Work request:
Could you copy out every line of the data where the word "none" occurs?

Provided data:
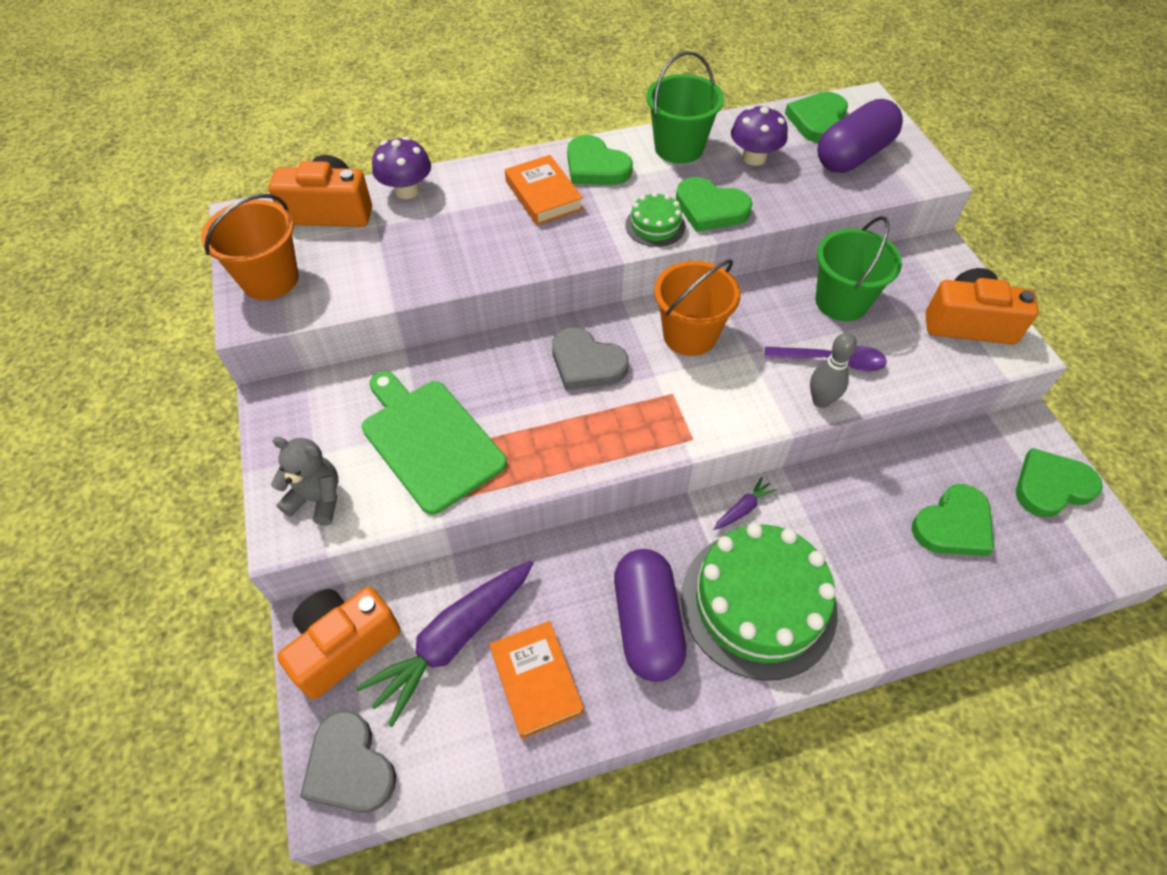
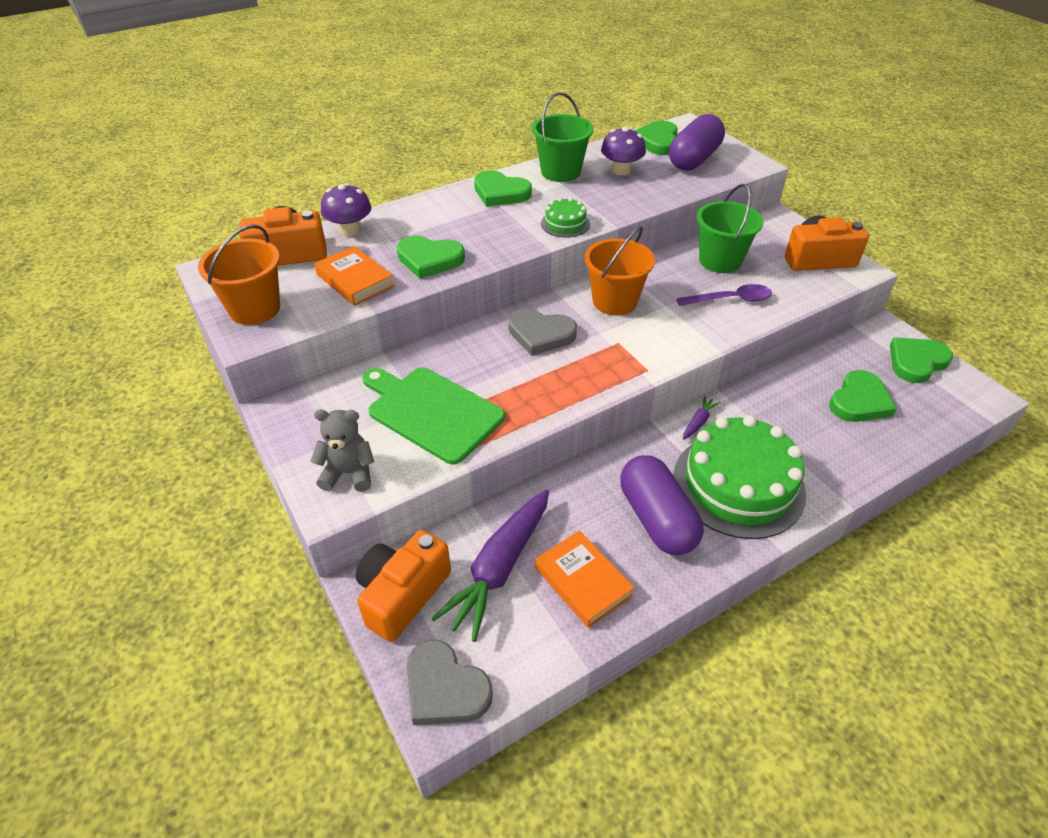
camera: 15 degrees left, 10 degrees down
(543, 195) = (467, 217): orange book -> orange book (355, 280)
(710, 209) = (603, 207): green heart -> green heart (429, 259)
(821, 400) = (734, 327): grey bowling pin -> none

---

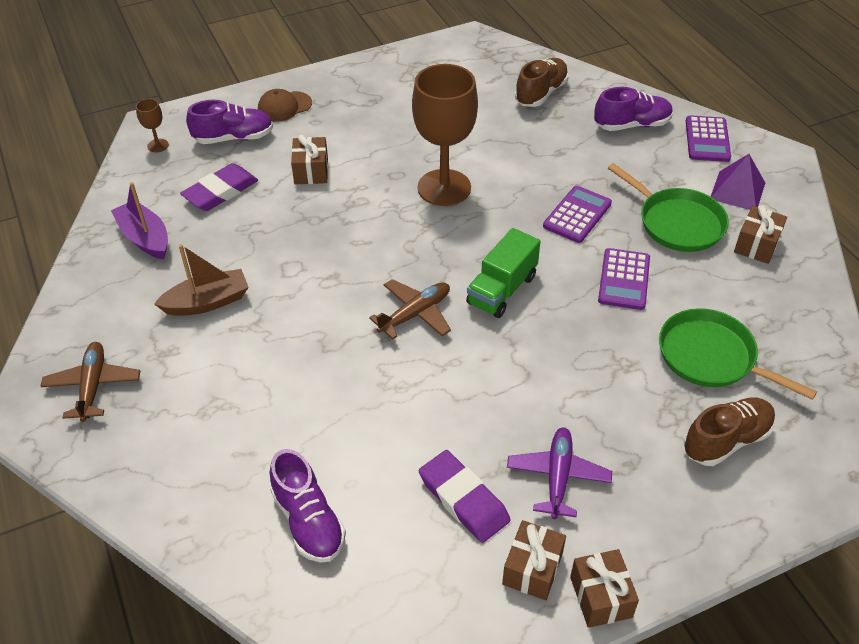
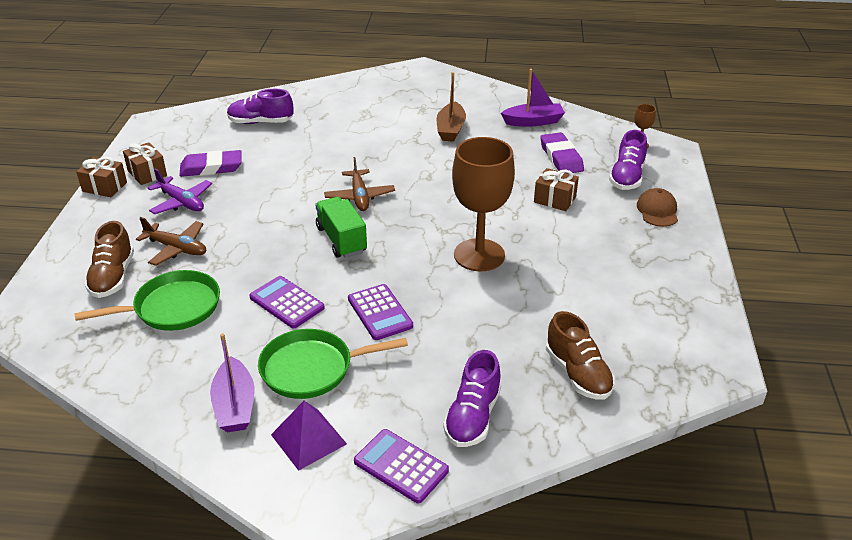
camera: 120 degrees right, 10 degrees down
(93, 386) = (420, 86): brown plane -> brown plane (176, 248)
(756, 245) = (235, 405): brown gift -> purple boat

==

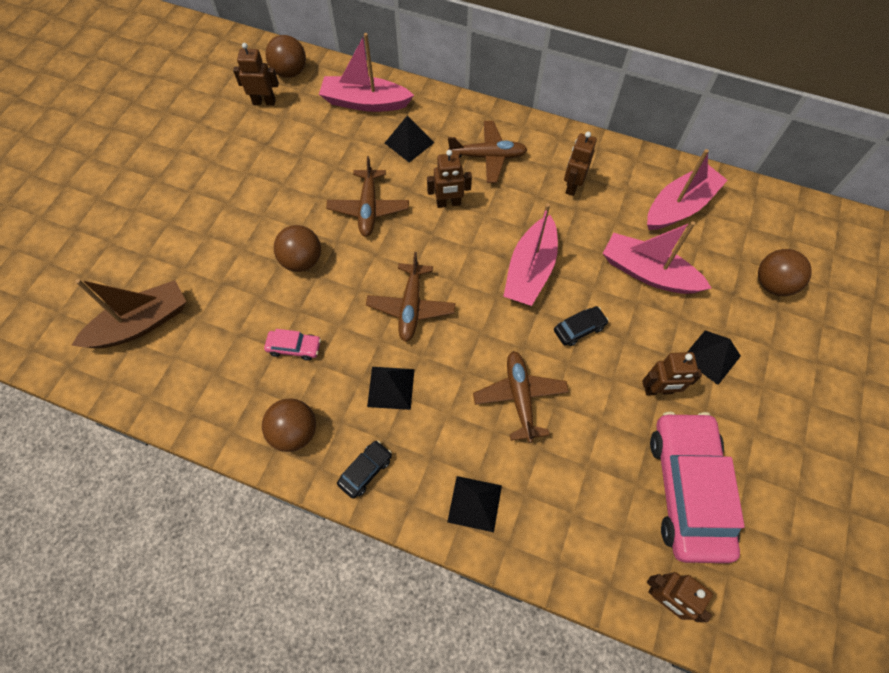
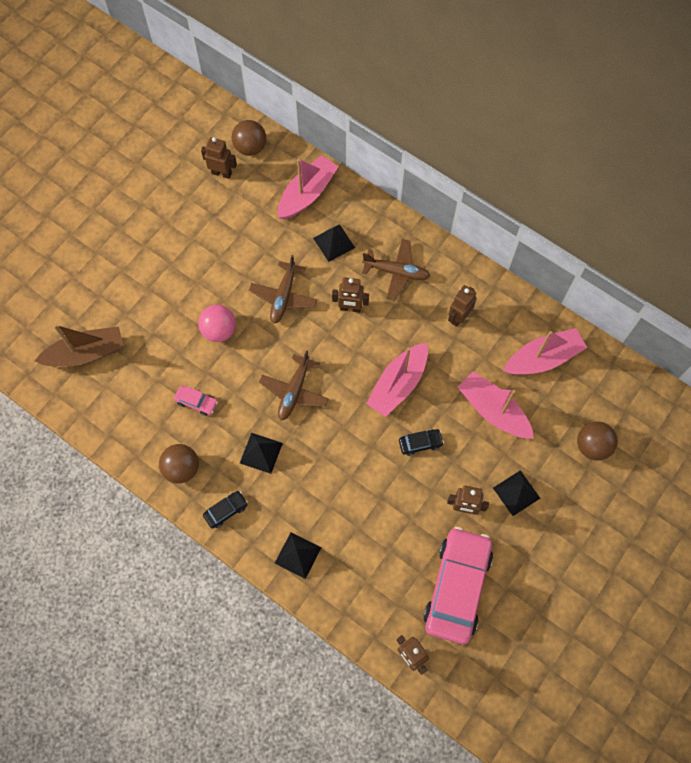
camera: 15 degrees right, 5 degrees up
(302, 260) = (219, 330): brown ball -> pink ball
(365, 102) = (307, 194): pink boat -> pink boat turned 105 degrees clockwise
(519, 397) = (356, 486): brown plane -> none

Solution to this exercise:
(821, 400) = (734, 327): grey bowling pin -> none
(519, 397) = (356, 486): brown plane -> none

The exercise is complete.